**Try it:**
The full listing, written out exactly and without images, is the expected result.

**Excerpted data:**

============

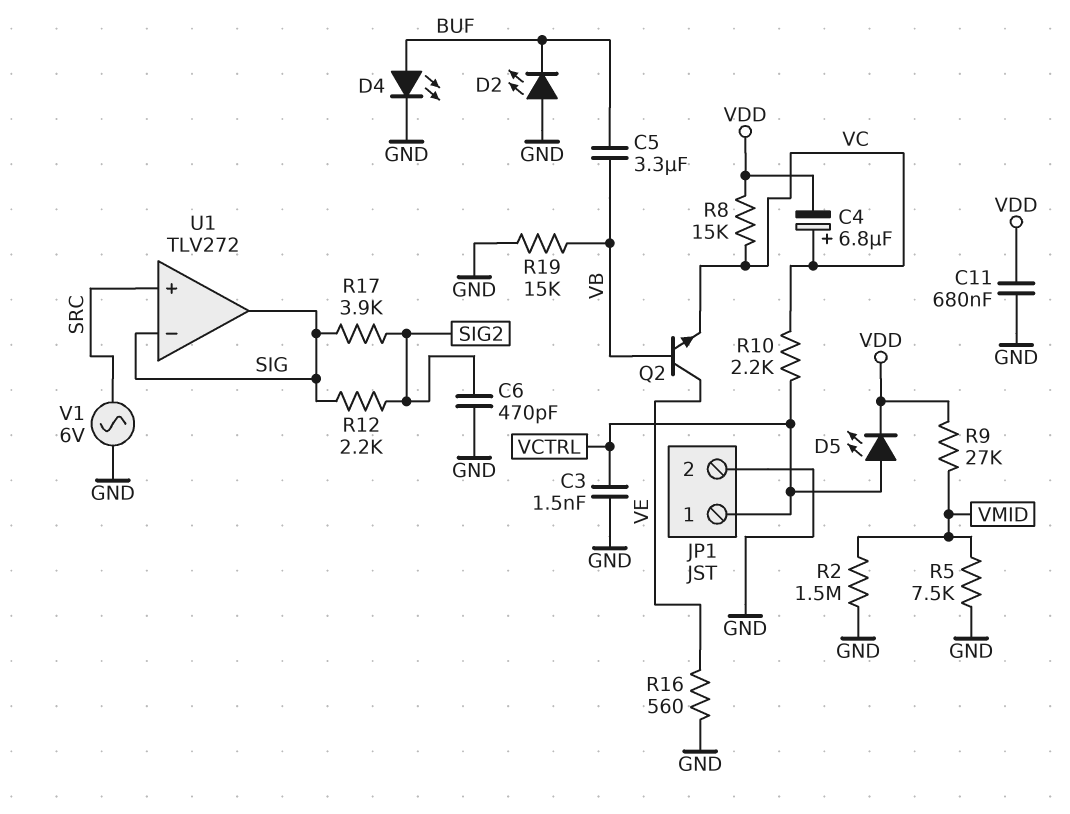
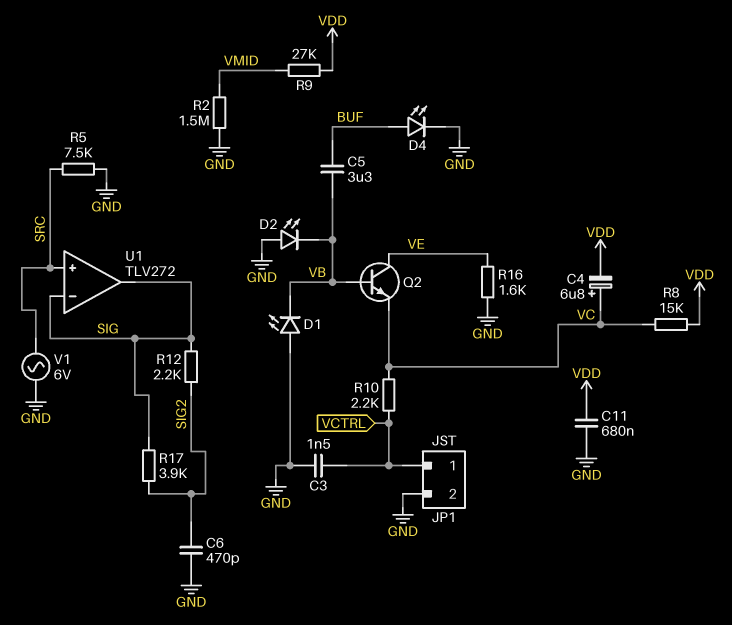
D1: none -> LED (A GND, K VB)
D2: LED (A GND, K BUF) -> LED (A GND, K VB)
D5: LED (A VCTRL, K VDD) -> none
R5: 7.5k (GND, VMID) -> 7.5k (GND, SRC)
R16: 560 (GND, VE) -> 1.6k (GND, VE)
R19: 15k (GND, VB) -> none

============

**Answer area:**
D1: none -> LED (A GND, K VB)
D2: LED (A GND, K BUF) -> LED (A GND, K VB)
D5: LED (A VCTRL, K VDD) -> none
R5: 7.5k (GND, VMID) -> 7.5k (GND, SRC)
R16: 560 (GND, VE) -> 1.6k (GND, VE)
R19: 15k (GND, VB) -> none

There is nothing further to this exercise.